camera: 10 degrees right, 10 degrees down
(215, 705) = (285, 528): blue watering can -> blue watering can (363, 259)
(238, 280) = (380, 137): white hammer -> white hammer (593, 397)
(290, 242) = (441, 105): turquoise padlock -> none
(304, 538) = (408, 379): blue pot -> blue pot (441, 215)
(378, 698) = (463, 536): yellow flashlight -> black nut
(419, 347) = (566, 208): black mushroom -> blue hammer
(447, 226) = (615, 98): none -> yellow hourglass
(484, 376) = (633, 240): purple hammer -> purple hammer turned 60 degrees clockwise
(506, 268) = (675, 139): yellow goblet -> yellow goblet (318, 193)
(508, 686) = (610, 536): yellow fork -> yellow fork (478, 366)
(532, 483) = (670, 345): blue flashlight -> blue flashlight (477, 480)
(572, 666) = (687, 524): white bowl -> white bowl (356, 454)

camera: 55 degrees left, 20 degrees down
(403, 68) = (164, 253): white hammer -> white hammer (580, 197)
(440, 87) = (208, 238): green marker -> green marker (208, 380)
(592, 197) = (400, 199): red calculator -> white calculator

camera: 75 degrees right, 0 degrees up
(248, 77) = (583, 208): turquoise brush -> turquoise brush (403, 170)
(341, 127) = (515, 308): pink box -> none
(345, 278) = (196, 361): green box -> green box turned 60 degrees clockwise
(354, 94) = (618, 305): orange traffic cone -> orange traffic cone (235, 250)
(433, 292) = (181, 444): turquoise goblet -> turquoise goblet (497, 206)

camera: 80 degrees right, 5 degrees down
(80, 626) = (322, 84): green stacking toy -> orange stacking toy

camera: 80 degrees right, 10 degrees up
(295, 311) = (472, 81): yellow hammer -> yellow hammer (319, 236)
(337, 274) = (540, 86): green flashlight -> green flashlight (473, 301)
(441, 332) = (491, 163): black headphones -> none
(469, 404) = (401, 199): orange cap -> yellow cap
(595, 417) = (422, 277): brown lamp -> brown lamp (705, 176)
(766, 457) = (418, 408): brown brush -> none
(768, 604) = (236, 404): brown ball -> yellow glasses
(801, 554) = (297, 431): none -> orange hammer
-=-=-
#### Work item:
The lines to return begin at the first line of the records and end at the line holding "(345, 278) = (196, 361): green"; please return them exactly, including both, and nothing beyond.

#### Answer:
camera: 10 degrees right, 10 degrees down
(215, 705) = (285, 528): blue watering can -> blue watering can (363, 259)
(238, 280) = (380, 137): white hammer -> white hammer (593, 397)
(290, 242) = (441, 105): turquoise padlock -> none
(304, 538) = (408, 379): blue pot -> blue pot (441, 215)
(378, 698) = (463, 536): yellow flashlight -> black nut
(419, 347) = (566, 208): black mushroom -> blue hammer
(447, 226) = (615, 98): none -> yellow hourglass
(484, 376) = (633, 240): purple hammer -> purple hammer turned 60 degrees clockwise
(506, 268) = (675, 139): yellow goblet -> yellow goblet (318, 193)
(508, 686) = (610, 536): yellow fork -> yellow fork (478, 366)
(532, 483) = (670, 345): blue flashlight -> blue flashlight (477, 480)
(572, 666) = (687, 524): white bowl -> white bowl (356, 454)

camera: 55 degrees left, 20 degrees down
(403, 68) = (164, 253): white hammer -> white hammer (580, 197)
(440, 87) = (208, 238): green marker -> green marker (208, 380)
(592, 197) = (400, 199): red calculator -> white calculator

camera: 75 degrees right, 0 degrees up
(248, 77) = (583, 208): turquoise brush -> turquoise brush (403, 170)
(341, 127) = (515, 308): pink box -> none
(345, 278) = (196, 361): green box -> green box turned 60 degrees clockwise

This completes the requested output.